What to produce — Please restate, word for word, the lines below that begin at the one with "yellow heart [555,298,626,373]" and end at the one with "brown stacking toy [663,223,730,311]". Leave out all other lines.

Extracted data entries
────────────────────────────────────────
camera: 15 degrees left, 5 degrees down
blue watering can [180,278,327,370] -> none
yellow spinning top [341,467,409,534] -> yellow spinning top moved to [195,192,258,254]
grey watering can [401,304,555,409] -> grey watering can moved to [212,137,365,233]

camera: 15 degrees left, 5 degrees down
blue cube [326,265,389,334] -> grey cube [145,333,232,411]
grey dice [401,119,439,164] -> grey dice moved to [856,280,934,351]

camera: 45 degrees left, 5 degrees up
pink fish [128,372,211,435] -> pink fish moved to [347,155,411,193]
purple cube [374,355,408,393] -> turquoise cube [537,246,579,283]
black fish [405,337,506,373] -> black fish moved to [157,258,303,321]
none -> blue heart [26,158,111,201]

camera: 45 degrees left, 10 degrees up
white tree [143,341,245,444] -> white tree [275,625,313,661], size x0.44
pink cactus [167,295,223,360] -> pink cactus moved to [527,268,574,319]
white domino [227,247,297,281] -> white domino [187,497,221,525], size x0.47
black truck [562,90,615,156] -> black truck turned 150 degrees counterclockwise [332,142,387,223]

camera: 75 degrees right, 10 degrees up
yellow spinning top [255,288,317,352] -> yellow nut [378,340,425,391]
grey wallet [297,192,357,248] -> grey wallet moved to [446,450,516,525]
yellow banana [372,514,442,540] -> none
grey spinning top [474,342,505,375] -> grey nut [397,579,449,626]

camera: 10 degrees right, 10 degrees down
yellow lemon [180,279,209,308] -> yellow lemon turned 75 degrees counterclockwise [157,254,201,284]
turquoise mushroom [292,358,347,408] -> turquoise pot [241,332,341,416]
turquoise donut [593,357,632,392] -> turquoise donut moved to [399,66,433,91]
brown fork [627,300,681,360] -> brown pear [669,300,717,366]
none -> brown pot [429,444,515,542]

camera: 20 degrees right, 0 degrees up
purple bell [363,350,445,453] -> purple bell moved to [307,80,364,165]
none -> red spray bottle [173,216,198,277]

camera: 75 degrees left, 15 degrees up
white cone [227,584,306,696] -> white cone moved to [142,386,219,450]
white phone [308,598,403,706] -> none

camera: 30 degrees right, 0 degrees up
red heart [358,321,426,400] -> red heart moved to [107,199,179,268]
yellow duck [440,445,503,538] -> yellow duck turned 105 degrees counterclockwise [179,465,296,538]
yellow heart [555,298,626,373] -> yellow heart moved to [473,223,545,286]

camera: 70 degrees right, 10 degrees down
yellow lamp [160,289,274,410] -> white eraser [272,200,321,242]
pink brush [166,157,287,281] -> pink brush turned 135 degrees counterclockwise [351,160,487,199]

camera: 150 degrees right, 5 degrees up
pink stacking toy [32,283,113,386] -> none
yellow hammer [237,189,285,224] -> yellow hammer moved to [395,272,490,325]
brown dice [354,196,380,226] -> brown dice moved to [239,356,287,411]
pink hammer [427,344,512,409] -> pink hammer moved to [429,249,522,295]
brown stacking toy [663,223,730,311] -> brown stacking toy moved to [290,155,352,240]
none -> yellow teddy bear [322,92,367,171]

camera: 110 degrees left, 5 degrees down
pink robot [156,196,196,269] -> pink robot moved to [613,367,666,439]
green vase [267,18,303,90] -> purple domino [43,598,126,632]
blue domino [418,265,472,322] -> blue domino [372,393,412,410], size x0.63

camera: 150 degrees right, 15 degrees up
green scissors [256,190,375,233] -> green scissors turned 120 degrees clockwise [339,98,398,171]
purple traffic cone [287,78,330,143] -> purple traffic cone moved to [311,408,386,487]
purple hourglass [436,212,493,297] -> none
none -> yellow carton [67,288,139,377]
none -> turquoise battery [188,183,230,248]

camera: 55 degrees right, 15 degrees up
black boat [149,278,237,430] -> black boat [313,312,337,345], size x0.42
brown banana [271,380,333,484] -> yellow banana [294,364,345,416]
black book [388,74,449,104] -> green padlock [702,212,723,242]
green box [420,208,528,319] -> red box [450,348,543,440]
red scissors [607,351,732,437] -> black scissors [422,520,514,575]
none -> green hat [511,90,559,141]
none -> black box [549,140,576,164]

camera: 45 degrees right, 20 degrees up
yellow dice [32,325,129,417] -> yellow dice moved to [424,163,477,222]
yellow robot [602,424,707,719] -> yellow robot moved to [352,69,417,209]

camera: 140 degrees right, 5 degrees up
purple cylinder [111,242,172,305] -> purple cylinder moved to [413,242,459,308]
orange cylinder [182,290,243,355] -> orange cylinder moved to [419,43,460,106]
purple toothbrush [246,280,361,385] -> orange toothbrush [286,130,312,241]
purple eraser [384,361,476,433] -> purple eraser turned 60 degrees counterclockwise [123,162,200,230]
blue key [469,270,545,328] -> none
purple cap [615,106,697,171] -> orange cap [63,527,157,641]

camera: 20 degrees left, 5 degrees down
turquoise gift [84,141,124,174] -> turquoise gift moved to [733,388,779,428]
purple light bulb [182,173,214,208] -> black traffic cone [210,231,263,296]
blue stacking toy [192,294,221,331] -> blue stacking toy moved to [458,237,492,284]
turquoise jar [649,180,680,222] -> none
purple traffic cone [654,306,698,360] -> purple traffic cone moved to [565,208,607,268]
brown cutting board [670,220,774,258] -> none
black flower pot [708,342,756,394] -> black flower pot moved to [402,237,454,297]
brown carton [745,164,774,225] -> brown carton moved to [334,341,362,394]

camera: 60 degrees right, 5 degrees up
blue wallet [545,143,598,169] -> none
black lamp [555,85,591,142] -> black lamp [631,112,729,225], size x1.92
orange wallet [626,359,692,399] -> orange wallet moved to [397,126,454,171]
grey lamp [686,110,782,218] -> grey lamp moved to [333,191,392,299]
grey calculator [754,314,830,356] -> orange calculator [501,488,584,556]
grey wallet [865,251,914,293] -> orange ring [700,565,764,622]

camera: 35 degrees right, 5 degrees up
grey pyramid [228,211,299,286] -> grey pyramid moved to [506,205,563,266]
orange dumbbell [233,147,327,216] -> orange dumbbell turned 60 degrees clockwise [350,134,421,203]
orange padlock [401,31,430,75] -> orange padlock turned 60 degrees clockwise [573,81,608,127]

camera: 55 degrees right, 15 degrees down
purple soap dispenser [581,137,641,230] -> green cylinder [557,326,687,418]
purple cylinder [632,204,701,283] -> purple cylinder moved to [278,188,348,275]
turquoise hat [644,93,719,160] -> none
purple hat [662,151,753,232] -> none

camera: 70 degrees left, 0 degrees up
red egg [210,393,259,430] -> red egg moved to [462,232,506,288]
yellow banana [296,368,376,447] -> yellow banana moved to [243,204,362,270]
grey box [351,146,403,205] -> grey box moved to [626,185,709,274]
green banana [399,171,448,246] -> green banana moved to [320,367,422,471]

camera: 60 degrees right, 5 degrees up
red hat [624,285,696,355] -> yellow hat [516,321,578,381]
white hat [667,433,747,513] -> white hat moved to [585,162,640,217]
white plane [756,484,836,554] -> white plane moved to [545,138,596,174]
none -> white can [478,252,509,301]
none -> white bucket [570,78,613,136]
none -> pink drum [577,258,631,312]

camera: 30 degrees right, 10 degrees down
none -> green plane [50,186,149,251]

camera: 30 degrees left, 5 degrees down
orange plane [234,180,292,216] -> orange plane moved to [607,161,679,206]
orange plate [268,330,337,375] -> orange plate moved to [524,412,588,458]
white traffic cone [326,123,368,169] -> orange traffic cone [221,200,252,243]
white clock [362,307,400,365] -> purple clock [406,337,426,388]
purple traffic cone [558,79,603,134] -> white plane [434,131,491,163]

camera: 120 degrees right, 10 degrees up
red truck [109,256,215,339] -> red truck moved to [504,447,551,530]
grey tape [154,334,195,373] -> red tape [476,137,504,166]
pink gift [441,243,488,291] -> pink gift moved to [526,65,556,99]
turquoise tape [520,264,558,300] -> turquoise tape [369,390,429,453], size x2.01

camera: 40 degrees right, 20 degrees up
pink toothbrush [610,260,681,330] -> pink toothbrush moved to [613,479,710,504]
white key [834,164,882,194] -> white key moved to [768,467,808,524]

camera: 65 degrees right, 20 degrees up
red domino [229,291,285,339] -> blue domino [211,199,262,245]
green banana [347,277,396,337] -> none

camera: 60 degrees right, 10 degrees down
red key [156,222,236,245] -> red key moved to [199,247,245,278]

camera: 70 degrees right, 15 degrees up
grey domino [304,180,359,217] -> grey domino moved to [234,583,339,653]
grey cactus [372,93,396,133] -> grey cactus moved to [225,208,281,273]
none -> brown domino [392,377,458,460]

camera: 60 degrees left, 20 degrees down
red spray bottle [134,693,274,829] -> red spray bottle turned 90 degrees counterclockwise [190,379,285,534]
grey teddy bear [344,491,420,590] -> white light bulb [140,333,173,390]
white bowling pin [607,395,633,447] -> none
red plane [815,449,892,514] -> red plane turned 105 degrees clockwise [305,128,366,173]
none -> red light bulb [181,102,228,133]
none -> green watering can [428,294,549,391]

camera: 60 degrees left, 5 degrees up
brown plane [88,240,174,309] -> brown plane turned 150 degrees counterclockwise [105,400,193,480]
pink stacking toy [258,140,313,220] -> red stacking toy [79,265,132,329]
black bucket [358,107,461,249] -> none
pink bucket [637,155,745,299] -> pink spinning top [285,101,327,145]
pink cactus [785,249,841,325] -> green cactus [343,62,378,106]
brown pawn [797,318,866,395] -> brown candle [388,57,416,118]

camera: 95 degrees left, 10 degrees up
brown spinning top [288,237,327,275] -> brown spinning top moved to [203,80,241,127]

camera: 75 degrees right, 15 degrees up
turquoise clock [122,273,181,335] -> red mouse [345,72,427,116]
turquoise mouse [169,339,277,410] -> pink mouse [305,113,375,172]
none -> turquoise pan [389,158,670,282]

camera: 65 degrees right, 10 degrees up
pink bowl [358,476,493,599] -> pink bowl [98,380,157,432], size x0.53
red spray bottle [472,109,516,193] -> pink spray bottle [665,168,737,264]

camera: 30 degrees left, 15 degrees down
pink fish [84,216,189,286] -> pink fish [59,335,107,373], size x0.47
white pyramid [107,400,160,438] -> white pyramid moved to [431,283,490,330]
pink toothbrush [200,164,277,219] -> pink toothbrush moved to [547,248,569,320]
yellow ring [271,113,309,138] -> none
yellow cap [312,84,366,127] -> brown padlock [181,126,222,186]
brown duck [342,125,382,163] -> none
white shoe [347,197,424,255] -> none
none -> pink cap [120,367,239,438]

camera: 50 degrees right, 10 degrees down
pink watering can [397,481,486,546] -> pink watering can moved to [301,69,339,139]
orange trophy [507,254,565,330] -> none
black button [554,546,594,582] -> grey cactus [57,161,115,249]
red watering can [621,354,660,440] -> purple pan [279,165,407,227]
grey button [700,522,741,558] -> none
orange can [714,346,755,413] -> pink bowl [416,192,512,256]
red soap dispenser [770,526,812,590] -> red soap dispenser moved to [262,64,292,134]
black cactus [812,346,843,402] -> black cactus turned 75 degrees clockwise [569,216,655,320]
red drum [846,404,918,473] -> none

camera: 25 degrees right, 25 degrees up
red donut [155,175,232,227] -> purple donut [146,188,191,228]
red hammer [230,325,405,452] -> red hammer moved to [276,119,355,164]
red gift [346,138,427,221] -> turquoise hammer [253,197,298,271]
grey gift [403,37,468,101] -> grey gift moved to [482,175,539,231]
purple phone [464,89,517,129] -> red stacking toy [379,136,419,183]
────────────────────────────────────────
Exercise output —
yellow heart [555,298,626,373] -> yellow heart moved to [473,223,545,286]

camera: 70 degrees right, 10 degrees down
yellow lamp [160,289,274,410] -> white eraser [272,200,321,242]
pink brush [166,157,287,281] -> pink brush turned 135 degrees counterclockwise [351,160,487,199]

camera: 150 degrees right, 5 degrees up
pink stacking toy [32,283,113,386] -> none
yellow hammer [237,189,285,224] -> yellow hammer moved to [395,272,490,325]
brown dice [354,196,380,226] -> brown dice moved to [239,356,287,411]
pink hammer [427,344,512,409] -> pink hammer moved to [429,249,522,295]
brown stacking toy [663,223,730,311] -> brown stacking toy moved to [290,155,352,240]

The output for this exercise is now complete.